### Problem requirements
Whenever "black" occurs in a line of the material, list that line.

### Records for this task
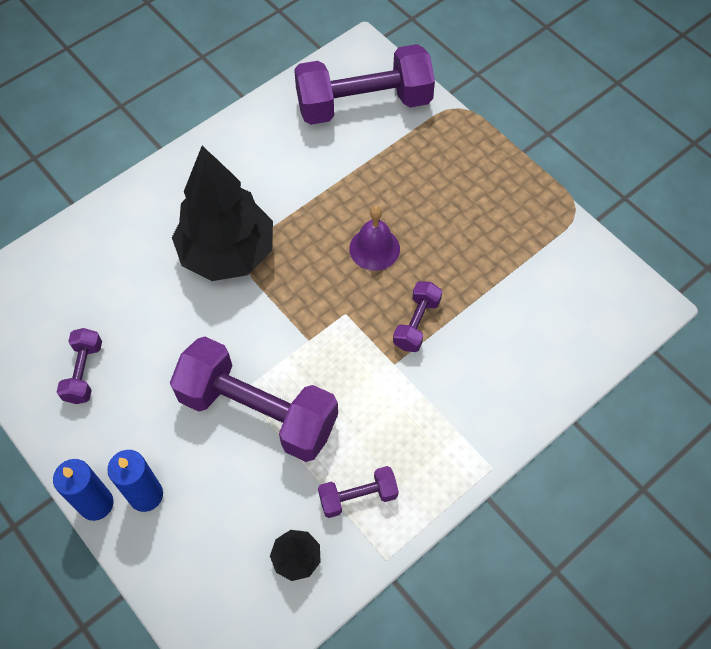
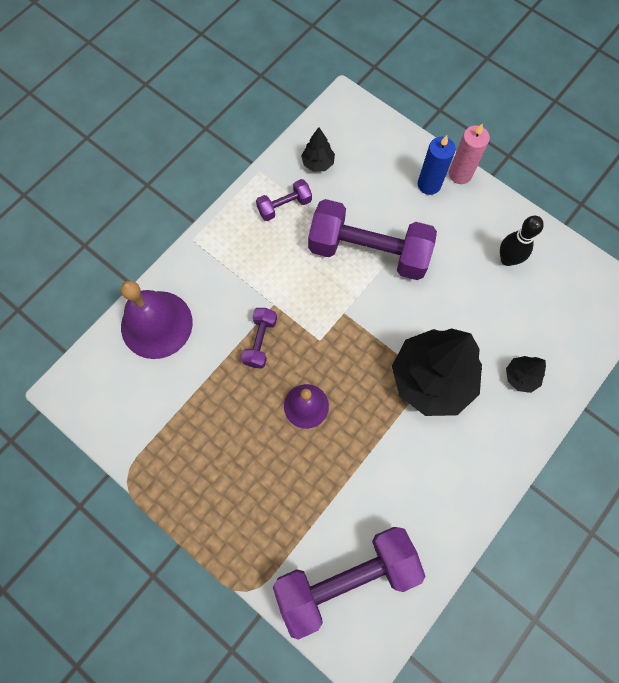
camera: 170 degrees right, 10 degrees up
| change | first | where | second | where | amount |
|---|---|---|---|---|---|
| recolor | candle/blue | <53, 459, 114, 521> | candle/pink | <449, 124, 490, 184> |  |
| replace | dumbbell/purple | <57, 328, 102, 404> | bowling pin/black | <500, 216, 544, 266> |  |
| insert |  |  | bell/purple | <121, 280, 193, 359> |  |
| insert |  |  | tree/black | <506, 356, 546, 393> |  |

### Exercise result
| replace | dumbbell/purple | <57, 328, 102, 404> | bowling pin/black | <500, 216, 544, 266> |  |
| insert |  |  | tree/black | <506, 356, 546, 393> |  |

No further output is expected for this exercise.